* _Problem details_
Give a verbatim copy of the lines below, minus the pictures.

* _Record set_
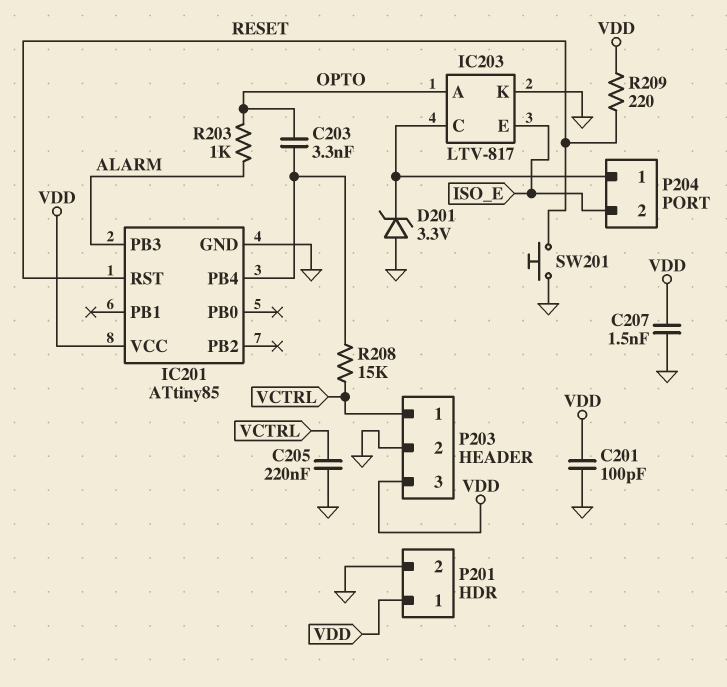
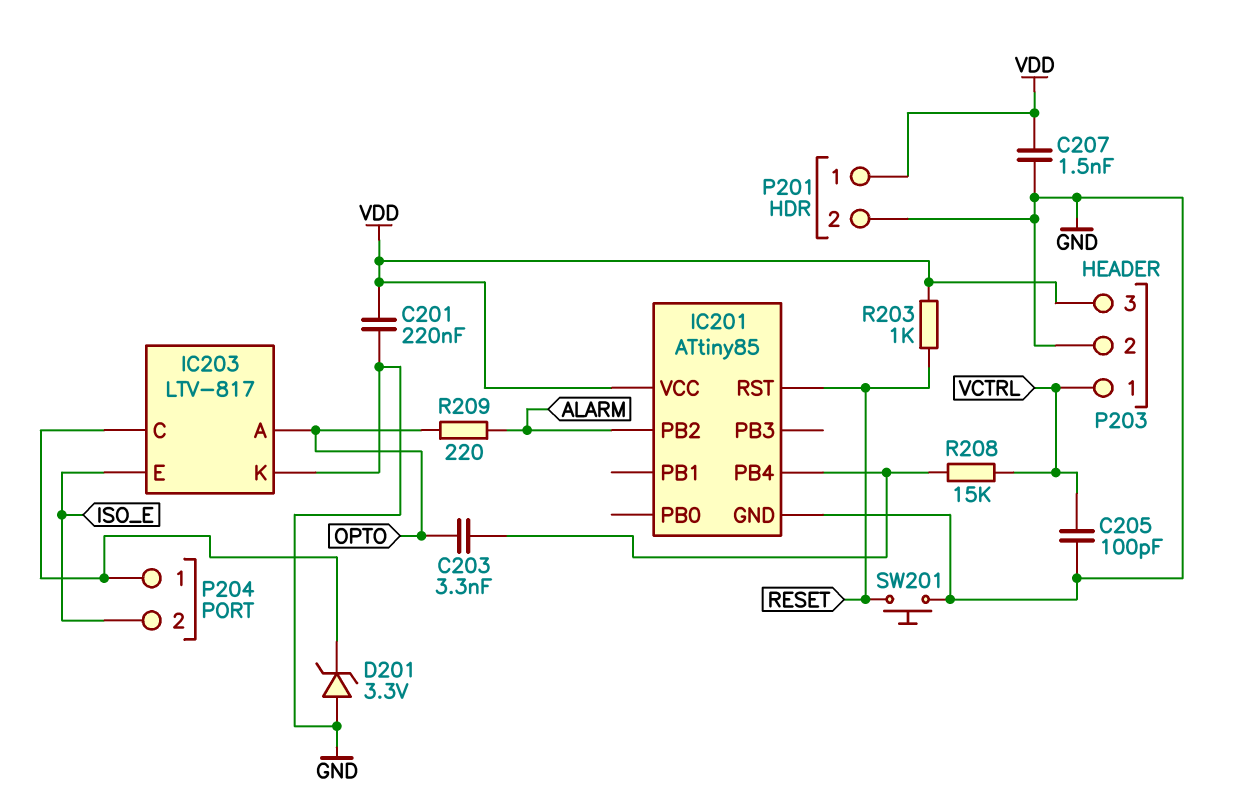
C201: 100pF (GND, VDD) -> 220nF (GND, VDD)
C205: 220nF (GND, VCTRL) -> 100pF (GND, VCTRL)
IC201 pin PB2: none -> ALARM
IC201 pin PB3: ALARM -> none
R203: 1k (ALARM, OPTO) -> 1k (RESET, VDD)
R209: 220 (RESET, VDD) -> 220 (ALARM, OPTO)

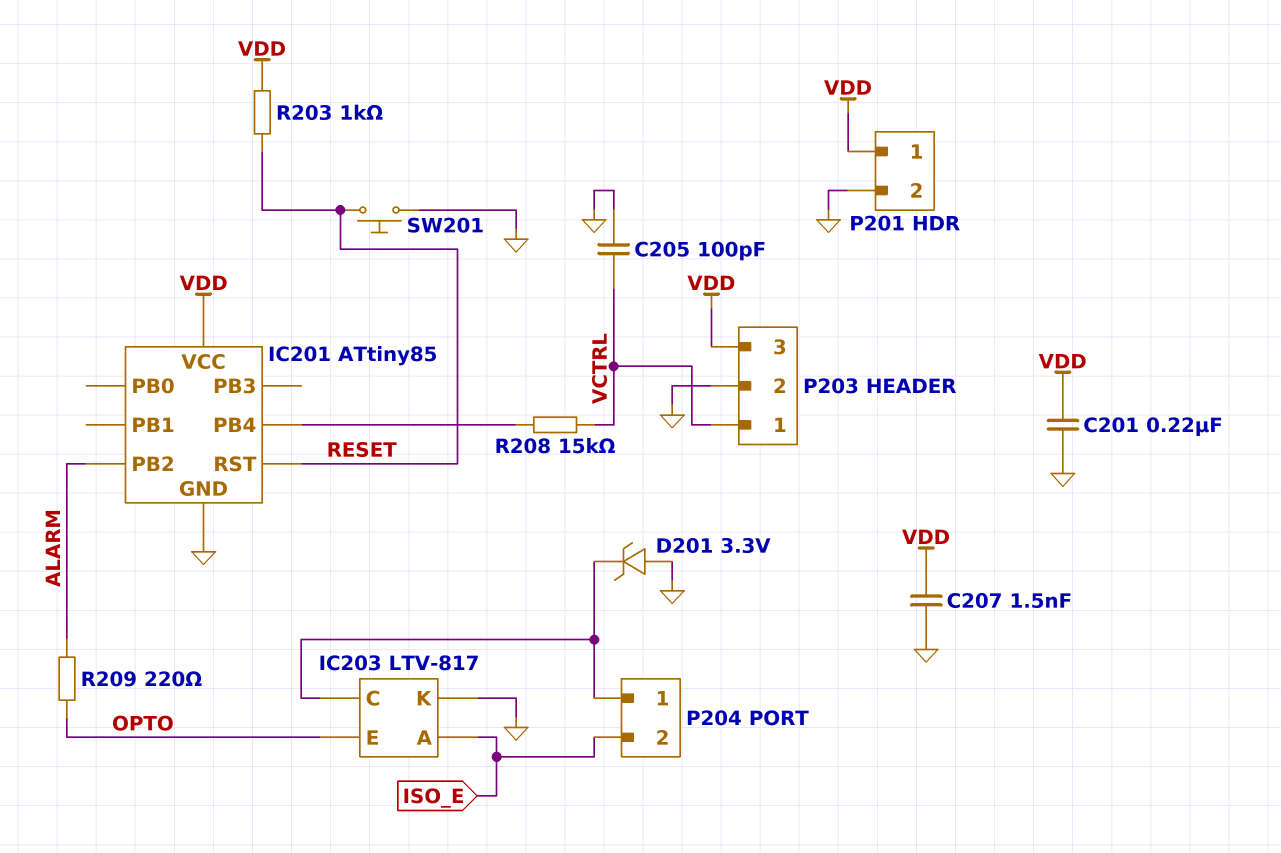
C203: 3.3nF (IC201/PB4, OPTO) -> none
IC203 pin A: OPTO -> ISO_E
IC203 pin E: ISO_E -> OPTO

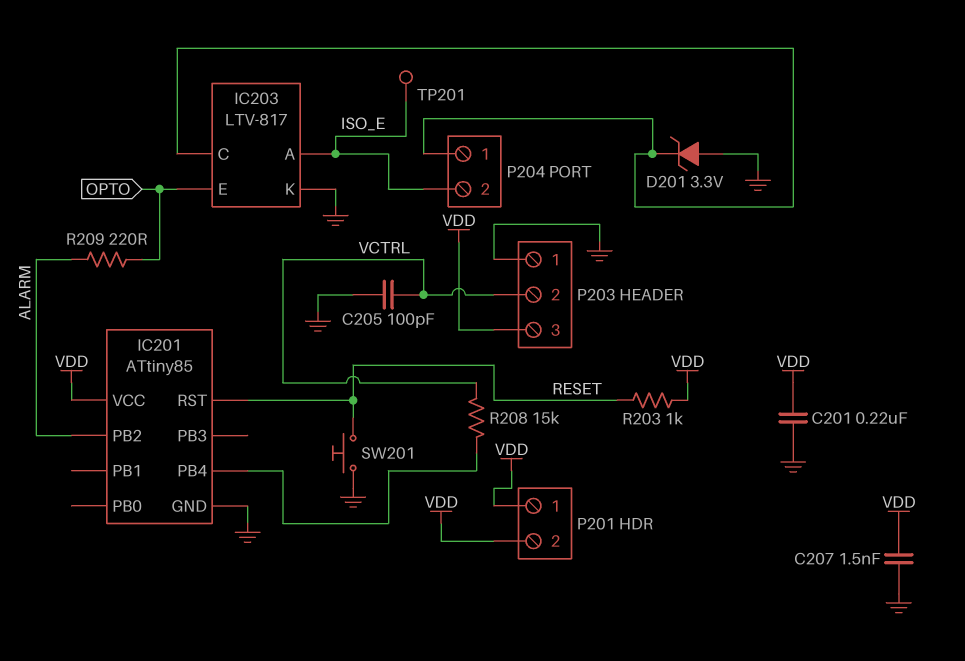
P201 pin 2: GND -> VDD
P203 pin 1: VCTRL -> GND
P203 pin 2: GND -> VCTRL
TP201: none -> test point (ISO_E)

* _Your solution_
C201: 100pF (GND, VDD) -> 220nF (GND, VDD)
C205: 220nF (GND, VCTRL) -> 100pF (GND, VCTRL)
IC201 pin PB2: none -> ALARM
IC201 pin PB3: ALARM -> none
R203: 1k (ALARM, OPTO) -> 1k (RESET, VDD)
R209: 220 (RESET, VDD) -> 220 (ALARM, OPTO)

C203: 3.3nF (IC201/PB4, OPTO) -> none
IC203 pin A: OPTO -> ISO_E
IC203 pin E: ISO_E -> OPTO

P201 pin 2: GND -> VDD
P203 pin 1: VCTRL -> GND
P203 pin 2: GND -> VCTRL
TP201: none -> test point (ISO_E)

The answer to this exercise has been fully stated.